** Start of PROVIDED MATERIAL **

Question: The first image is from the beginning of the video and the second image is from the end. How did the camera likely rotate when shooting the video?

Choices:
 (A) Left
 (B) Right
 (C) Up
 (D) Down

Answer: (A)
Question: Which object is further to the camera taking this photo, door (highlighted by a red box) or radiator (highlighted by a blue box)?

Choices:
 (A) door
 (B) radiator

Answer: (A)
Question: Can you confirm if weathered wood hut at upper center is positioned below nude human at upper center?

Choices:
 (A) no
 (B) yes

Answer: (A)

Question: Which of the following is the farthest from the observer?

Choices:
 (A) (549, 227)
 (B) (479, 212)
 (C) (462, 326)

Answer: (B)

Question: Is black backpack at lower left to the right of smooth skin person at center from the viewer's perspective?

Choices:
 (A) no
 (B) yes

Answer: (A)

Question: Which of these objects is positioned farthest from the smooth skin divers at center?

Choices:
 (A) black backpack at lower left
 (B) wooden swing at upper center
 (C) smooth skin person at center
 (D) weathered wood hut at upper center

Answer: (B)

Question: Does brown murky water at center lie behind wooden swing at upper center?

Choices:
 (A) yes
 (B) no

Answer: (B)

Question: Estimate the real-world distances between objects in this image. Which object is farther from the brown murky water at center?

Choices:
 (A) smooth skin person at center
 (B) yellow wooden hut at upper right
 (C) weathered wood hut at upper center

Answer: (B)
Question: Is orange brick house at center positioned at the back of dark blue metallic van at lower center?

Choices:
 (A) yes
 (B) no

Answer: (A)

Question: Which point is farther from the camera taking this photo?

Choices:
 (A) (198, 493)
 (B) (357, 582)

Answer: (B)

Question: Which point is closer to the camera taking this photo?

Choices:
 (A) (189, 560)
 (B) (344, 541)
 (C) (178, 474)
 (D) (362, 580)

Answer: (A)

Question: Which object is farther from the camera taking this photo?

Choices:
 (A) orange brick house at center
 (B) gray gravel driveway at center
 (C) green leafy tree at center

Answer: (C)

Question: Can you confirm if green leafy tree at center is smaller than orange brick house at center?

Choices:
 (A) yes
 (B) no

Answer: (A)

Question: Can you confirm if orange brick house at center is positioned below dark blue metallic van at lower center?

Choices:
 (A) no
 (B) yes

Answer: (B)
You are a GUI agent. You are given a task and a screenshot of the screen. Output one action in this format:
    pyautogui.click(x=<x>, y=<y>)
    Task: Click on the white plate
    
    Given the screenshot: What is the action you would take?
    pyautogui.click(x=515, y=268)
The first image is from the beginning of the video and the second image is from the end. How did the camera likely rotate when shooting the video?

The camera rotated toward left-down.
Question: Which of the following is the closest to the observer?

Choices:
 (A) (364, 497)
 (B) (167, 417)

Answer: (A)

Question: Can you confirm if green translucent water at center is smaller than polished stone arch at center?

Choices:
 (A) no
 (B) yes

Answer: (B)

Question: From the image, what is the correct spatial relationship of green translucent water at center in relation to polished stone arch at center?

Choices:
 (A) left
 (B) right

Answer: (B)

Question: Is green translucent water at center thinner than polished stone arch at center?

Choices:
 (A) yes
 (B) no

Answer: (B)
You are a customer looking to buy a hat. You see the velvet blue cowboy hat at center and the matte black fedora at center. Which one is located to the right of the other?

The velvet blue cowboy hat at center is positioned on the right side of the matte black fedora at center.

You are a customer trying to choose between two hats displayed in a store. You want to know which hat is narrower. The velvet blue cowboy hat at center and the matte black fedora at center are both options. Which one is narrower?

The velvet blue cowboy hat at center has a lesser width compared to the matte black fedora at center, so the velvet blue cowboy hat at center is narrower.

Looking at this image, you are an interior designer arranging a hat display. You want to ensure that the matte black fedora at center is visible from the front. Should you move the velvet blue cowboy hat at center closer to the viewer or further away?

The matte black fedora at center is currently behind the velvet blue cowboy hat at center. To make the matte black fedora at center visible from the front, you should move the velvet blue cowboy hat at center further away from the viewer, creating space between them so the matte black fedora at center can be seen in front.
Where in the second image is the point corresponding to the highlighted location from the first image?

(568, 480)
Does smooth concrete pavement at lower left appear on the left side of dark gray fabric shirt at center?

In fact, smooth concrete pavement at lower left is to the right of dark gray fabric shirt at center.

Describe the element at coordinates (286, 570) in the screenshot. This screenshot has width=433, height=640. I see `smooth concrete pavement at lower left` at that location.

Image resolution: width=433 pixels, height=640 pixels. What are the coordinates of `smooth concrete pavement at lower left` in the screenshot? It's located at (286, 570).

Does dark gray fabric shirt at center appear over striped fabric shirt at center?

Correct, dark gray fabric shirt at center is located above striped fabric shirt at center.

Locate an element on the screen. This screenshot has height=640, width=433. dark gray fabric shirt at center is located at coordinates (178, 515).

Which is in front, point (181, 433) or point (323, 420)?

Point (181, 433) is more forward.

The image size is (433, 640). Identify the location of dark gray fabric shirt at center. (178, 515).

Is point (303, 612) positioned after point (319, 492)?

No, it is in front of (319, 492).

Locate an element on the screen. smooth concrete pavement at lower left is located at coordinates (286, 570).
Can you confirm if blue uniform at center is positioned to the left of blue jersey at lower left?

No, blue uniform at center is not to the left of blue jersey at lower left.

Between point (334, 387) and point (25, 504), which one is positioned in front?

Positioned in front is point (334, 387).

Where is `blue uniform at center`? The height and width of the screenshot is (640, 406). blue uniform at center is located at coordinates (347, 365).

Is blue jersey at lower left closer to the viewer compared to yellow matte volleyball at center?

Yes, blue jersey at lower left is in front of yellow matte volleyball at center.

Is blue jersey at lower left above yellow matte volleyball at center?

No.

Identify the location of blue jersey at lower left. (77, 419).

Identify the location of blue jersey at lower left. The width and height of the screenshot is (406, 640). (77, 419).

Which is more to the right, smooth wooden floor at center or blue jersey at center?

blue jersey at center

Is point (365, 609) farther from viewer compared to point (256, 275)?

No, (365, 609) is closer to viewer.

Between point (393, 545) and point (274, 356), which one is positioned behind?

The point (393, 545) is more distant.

** End of PROVIDED MATERIAL **

**INSTRUCTION:**
Rewrite all of the records above, swapping "weathered wood hut" for "old timber hut" wherever it occurs and leaving everything else unchanged.

**RESPONSE:**
Question: The first image is from the beginning of the video and the second image is from the end. How did the camera likely rotate when shooting the video?

Choices:
 (A) Left
 (B) Right
 (C) Up
 (D) Down

Answer: (A)
Question: Which object is further to the camera taking this photo, door (highlighted by a red box) or radiator (highlighted by a blue box)?

Choices:
 (A) door
 (B) radiator

Answer: (A)
Question: Can you confirm if old timber hut at upper center is positioned below nude human at upper center?

Choices:
 (A) no
 (B) yes

Answer: (A)

Question: Which of the following is the farthest from the observer?

Choices:
 (A) (549, 227)
 (B) (479, 212)
 (C) (462, 326)

Answer: (B)

Question: Is black backpack at lower left to the right of smooth skin person at center from the viewer's perspective?

Choices:
 (A) no
 (B) yes

Answer: (A)

Question: Which of these objects is positioned farthest from the smooth skin divers at center?

Choices:
 (A) black backpack at lower left
 (B) wooden swing at upper center
 (C) smooth skin person at center
 (D) old timber hut at upper center

Answer: (B)

Question: Does brown murky water at center lie behind wooden swing at upper center?

Choices:
 (A) yes
 (B) no

Answer: (B)

Question: Estimate the real-world distances between objects in this image. Which object is farther from the brown murky water at center?

Choices:
 (A) smooth skin person at center
 (B) yellow wooden hut at upper right
 (C) old timber hut at upper center

Answer: (B)
Question: Is orange brick house at center positioned at the back of dark blue metallic van at lower center?

Choices:
 (A) yes
 (B) no

Answer: (A)

Question: Which point is farther from the camera taking this photo?

Choices:
 (A) (198, 493)
 (B) (357, 582)

Answer: (B)

Question: Which point is closer to the camera taking this photo?

Choices:
 (A) (189, 560)
 (B) (344, 541)
 (C) (178, 474)
 (D) (362, 580)

Answer: (A)

Question: Which object is farther from the camera taking this photo?

Choices:
 (A) orange brick house at center
 (B) gray gravel driveway at center
 (C) green leafy tree at center

Answer: (C)

Question: Can you confirm if green leafy tree at center is smaller than orange brick house at center?

Choices:
 (A) yes
 (B) no

Answer: (A)

Question: Can you confirm if orange brick house at center is positioned below dark blue metallic van at lower center?

Choices:
 (A) no
 (B) yes

Answer: (B)
You are a GUI agent. You are given a task and a screenshot of the screen. Output one action in this format:
    pyautogui.click(x=<x>, y=<y>)
    Task: Click on the white plate
    
    Given the screenshot: What is the action you would take?
    pyautogui.click(x=515, y=268)
The first image is from the beginning of the video and the second image is from the end. How did the camera likely rotate when shooting the video?

The camera rotated toward left-down.
Question: Which of the following is the closest to the observer?

Choices:
 (A) (364, 497)
 (B) (167, 417)

Answer: (A)

Question: Can you confirm if green translucent water at center is smaller than polished stone arch at center?

Choices:
 (A) no
 (B) yes

Answer: (B)

Question: From the image, what is the correct spatial relationship of green translucent water at center in relation to polished stone arch at center?

Choices:
 (A) left
 (B) right

Answer: (B)

Question: Is green translucent water at center thinner than polished stone arch at center?

Choices:
 (A) yes
 (B) no

Answer: (B)
You are a customer looking to buy a hat. You see the velvet blue cowboy hat at center and the matte black fedora at center. Which one is located to the right of the other?

The velvet blue cowboy hat at center is positioned on the right side of the matte black fedora at center.

You are a customer trying to choose between two hats displayed in a store. You want to know which hat is narrower. The velvet blue cowboy hat at center and the matte black fedora at center are both options. Which one is narrower?

The velvet blue cowboy hat at center has a lesser width compared to the matte black fedora at center, so the velvet blue cowboy hat at center is narrower.

Looking at this image, you are an interior designer arranging a hat display. You want to ensure that the matte black fedora at center is visible from the front. Should you move the velvet blue cowboy hat at center closer to the viewer or further away?

The matte black fedora at center is currently behind the velvet blue cowboy hat at center. To make the matte black fedora at center visible from the front, you should move the velvet blue cowboy hat at center further away from the viewer, creating space between them so the matte black fedora at center can be seen in front.
Where in the second image is the point corresponding to the highlighted location from the first image?

(568, 480)
Does smooth concrete pavement at lower left appear on the left side of dark gray fabric shirt at center?

In fact, smooth concrete pavement at lower left is to the right of dark gray fabric shirt at center.

Describe the element at coordinates (286, 570) in the screenshot. This screenshot has width=433, height=640. I see `smooth concrete pavement at lower left` at that location.

Image resolution: width=433 pixels, height=640 pixels. What are the coordinates of `smooth concrete pavement at lower left` in the screenshot? It's located at (286, 570).

Does dark gray fabric shirt at center appear over striped fabric shirt at center?

Correct, dark gray fabric shirt at center is located above striped fabric shirt at center.

Locate an element on the screen. This screenshot has height=640, width=433. dark gray fabric shirt at center is located at coordinates (178, 515).

Which is in front, point (181, 433) or point (323, 420)?

Point (181, 433) is more forward.

The image size is (433, 640). Identify the location of dark gray fabric shirt at center. (178, 515).

Is point (303, 612) positioned after point (319, 492)?

No, it is in front of (319, 492).

Locate an element on the screen. smooth concrete pavement at lower left is located at coordinates (286, 570).
Can you confirm if blue uniform at center is positioned to the left of blue jersey at lower left?

No, blue uniform at center is not to the left of blue jersey at lower left.

Between point (334, 387) and point (25, 504), which one is positioned in front?

Positioned in front is point (334, 387).

Where is `blue uniform at center`? The height and width of the screenshot is (640, 406). blue uniform at center is located at coordinates (347, 365).

Is blue jersey at lower left closer to the viewer compared to yellow matte volleyball at center?

Yes, blue jersey at lower left is in front of yellow matte volleyball at center.

Is blue jersey at lower left above yellow matte volleyball at center?

No.

Identify the location of blue jersey at lower left. (77, 419).

Identify the location of blue jersey at lower left. The width and height of the screenshot is (406, 640). (77, 419).

Which is more to the right, smooth wooden floor at center or blue jersey at center?

blue jersey at center

Is point (365, 609) farther from viewer compared to point (256, 275)?

No, (365, 609) is closer to viewer.

Between point (393, 545) and point (274, 356), which one is positioned behind?

The point (393, 545) is more distant.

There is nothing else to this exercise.